YOUR TASK:
An exact copy of every record below is needed, with all pictures removed.

Dataset entries
---

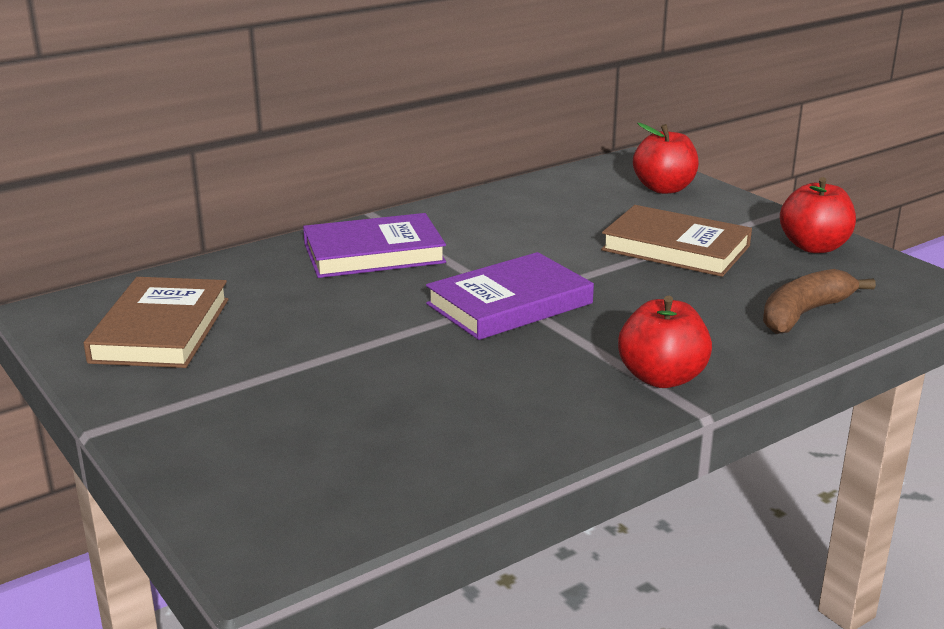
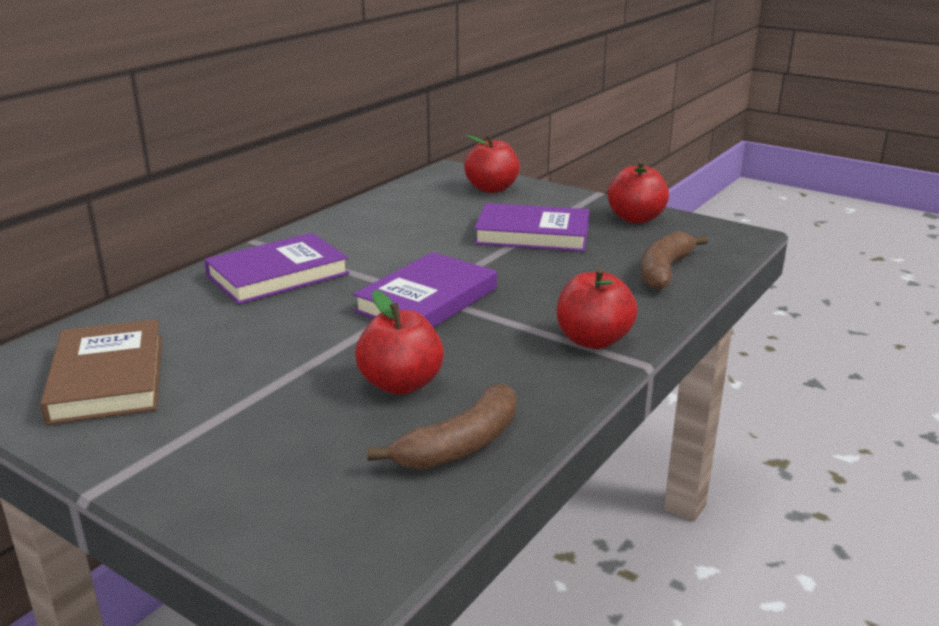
camera: 20 degrees left, 0 degrees up
(426, 386) = (401, 384): none -> red apple
(447, 458) = (460, 445): none -> brown banana
(675, 248) = (532, 234): brown book -> purple book

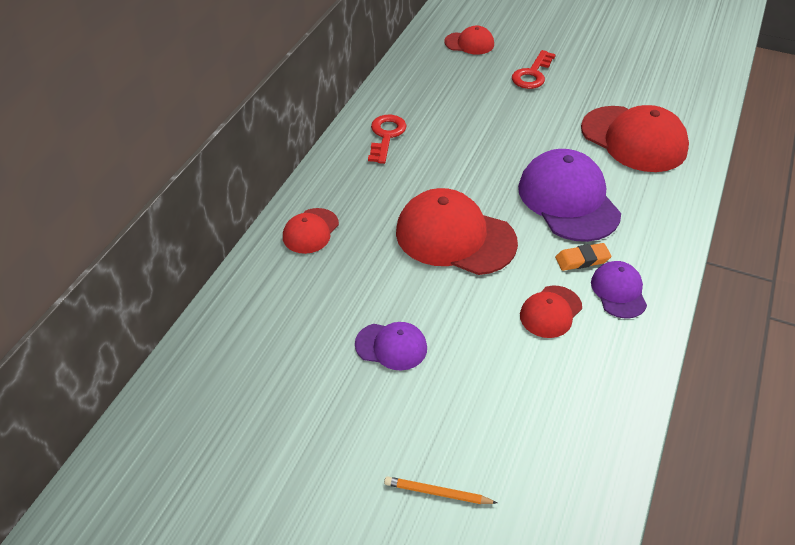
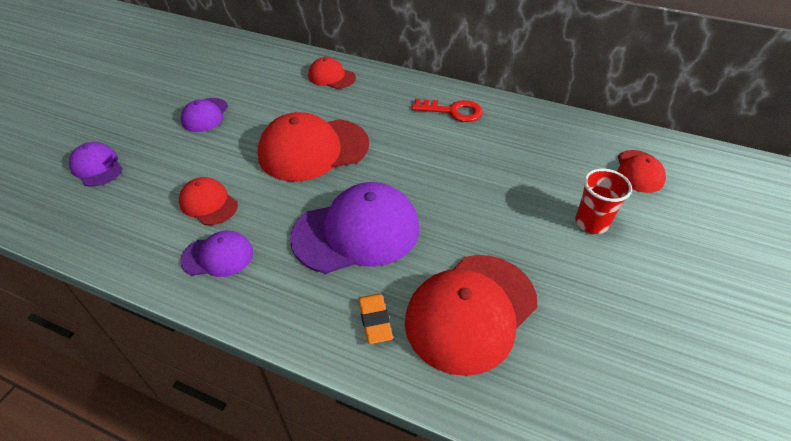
camera: 90 degrees right, 0 degrees up
(437, 493) = (75, 134): orange pencil -> none
(455, 237) = (313, 149): red cap -> red cap turned 135 degrees counterclockwise
(504, 440) = (97, 167): none -> purple cap
(532, 74) = (591, 223): red key -> red cup
(582, 260) = (267, 233): orange eraser -> orange eraser (375, 320)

---

SOLUTION:
camera: 20 degrees left, 0 degrees up
(426, 386) = (401, 384): none -> red apple
(447, 458) = (460, 445): none -> brown banana
(675, 248) = (532, 234): brown book -> purple book

camera: 90 degrees right, 0 degrees up
(437, 493) = (75, 134): orange pencil -> none
(455, 237) = (313, 149): red cap -> red cap turned 135 degrees counterclockwise
(504, 440) = (97, 167): none -> purple cap
(532, 74) = (591, 223): red key -> red cup
(582, 260) = (267, 233): orange eraser -> orange eraser (375, 320)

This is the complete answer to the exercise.